Task description: Given the material below, return only the lines starting at the line with "RELAY pin VCC: 5V -> GND" and ending at the line with "TOF1 pin SDA: D9 -> D13", exactly as they appear.
_____
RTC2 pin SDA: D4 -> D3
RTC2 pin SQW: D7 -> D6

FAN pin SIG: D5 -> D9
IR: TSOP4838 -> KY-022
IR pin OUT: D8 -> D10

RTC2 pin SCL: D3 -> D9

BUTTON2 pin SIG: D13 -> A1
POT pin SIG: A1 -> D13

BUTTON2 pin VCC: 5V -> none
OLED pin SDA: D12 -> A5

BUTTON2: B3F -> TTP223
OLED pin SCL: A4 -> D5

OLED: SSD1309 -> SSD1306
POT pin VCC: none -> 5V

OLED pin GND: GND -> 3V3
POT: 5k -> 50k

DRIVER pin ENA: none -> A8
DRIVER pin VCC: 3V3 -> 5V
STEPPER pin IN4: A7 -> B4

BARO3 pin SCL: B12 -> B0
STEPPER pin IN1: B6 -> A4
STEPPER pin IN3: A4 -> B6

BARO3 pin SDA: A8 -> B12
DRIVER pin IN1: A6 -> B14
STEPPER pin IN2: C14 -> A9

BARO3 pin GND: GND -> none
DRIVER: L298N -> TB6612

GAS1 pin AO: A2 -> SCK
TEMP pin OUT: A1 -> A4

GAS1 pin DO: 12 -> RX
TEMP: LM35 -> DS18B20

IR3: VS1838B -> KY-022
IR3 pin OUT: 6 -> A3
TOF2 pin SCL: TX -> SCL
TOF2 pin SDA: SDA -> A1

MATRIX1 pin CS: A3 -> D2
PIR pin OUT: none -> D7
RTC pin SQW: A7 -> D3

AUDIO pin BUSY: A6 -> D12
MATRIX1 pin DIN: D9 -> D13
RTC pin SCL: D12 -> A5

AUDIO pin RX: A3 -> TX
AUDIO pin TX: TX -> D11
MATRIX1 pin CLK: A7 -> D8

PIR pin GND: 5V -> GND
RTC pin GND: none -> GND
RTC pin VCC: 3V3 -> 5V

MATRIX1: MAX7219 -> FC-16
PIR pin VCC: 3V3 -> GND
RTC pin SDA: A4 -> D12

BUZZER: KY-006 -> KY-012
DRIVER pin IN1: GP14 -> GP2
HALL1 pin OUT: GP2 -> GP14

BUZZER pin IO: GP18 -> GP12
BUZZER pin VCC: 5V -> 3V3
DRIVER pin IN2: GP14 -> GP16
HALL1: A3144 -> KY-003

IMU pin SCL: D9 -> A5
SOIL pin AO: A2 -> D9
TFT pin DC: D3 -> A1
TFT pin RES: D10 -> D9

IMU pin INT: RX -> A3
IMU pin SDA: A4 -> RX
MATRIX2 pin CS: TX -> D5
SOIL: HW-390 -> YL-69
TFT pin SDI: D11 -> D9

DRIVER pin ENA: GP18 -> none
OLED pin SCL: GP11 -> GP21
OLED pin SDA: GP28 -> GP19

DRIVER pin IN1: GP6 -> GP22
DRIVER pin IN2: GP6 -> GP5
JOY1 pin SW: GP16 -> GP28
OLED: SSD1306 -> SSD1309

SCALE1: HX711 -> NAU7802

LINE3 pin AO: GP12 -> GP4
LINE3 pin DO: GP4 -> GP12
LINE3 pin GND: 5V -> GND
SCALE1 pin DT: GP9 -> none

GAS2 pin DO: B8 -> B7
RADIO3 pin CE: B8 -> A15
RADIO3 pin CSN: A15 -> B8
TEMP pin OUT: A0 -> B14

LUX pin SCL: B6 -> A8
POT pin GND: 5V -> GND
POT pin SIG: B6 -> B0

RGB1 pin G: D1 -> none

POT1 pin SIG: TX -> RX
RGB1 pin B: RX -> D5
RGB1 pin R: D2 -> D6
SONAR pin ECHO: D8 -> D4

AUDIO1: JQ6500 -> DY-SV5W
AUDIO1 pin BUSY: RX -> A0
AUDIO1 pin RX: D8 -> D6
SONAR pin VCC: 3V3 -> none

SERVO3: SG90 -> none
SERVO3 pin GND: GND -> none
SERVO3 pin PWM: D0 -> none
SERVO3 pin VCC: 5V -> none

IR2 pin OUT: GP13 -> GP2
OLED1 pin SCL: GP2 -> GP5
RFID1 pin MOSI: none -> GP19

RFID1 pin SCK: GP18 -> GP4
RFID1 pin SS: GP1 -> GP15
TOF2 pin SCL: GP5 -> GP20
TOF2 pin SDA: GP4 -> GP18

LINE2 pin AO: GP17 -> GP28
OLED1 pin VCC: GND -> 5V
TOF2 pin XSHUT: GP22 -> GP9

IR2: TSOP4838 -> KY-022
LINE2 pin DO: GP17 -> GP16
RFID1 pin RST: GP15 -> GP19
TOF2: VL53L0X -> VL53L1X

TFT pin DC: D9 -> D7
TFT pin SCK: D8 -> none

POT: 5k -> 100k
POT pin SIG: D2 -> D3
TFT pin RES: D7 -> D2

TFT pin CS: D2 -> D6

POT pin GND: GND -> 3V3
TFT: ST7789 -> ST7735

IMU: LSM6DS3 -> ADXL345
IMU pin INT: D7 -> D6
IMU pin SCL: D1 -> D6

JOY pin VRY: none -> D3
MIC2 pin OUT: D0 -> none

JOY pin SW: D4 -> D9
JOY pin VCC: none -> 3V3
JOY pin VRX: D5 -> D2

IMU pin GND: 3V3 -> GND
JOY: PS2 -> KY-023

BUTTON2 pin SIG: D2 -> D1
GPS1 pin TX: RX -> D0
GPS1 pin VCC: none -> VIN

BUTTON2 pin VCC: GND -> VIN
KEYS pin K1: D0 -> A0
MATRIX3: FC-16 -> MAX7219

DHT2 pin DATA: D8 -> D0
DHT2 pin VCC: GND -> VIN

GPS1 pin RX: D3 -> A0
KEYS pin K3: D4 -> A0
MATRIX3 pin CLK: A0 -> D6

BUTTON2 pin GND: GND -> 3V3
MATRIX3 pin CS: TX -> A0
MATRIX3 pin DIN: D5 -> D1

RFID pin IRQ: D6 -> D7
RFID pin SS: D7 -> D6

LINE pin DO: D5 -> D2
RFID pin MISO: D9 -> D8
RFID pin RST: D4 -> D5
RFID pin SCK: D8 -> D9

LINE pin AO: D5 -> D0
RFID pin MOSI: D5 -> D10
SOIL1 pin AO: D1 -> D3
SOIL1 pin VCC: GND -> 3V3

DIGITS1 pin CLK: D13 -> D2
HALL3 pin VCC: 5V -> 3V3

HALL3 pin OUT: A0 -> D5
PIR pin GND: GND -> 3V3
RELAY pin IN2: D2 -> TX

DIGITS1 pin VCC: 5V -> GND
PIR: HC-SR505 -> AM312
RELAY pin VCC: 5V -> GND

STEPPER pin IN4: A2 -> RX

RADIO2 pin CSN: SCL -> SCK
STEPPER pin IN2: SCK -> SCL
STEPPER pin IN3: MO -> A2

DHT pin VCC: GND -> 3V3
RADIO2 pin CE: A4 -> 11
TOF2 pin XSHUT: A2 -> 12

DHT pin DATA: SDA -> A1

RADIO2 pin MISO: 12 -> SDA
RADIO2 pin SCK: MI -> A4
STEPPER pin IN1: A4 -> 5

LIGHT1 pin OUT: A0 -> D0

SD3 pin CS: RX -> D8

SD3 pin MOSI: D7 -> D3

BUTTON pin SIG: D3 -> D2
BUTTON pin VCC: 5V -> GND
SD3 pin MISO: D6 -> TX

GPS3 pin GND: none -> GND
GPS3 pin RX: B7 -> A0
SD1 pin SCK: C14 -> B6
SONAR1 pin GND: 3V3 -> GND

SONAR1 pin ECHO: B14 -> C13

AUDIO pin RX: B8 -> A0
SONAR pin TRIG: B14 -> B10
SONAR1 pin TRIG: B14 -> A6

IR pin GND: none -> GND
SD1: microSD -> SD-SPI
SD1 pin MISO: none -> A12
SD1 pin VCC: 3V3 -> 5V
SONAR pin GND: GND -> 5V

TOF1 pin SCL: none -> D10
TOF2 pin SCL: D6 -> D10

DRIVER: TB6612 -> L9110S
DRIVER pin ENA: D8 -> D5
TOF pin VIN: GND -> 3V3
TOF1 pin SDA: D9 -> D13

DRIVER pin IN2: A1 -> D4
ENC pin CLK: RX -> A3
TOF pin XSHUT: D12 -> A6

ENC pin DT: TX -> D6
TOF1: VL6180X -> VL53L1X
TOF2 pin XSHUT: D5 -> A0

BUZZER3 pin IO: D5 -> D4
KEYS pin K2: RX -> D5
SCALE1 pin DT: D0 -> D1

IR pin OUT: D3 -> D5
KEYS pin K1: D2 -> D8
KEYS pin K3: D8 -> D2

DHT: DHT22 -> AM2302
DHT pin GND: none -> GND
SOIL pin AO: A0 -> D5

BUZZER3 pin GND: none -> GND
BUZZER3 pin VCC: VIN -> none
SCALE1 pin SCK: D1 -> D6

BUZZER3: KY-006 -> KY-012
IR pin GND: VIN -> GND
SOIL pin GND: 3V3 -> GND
_____
Task answer:
RELAY pin VCC: 5V -> GND

STEPPER pin IN4: A2 -> RX

RADIO2 pin CSN: SCL -> SCK
STEPPER pin IN2: SCK -> SCL
STEPPER pin IN3: MO -> A2

DHT pin VCC: GND -> 3V3
RADIO2 pin CE: A4 -> 11
TOF2 pin XSHUT: A2 -> 12

DHT pin DATA: SDA -> A1

RADIO2 pin MISO: 12 -> SDA
RADIO2 pin SCK: MI -> A4
STEPPER pin IN1: A4 -> 5

LIGHT1 pin OUT: A0 -> D0

SD3 pin CS: RX -> D8

SD3 pin MOSI: D7 -> D3

BUTTON pin SIG: D3 -> D2
BUTTON pin VCC: 5V -> GND
SD3 pin MISO: D6 -> TX

GPS3 pin GND: none -> GND
GPS3 pin RX: B7 -> A0
SD1 pin SCK: C14 -> B6
SONAR1 pin GND: 3V3 -> GND

SONAR1 pin ECHO: B14 -> C13

AUDIO pin RX: B8 -> A0
SONAR pin TRIG: B14 -> B10
SONAR1 pin TRIG: B14 -> A6

IR pin GND: none -> GND
SD1: microSD -> SD-SPI
SD1 pin MISO: none -> A12
SD1 pin VCC: 3V3 -> 5V
SONAR pin GND: GND -> 5V

TOF1 pin SCL: none -> D10
TOF2 pin SCL: D6 -> D10

DRIVER: TB6612 -> L9110S
DRIVER pin ENA: D8 -> D5
TOF pin VIN: GND -> 3V3
TOF1 pin SDA: D9 -> D13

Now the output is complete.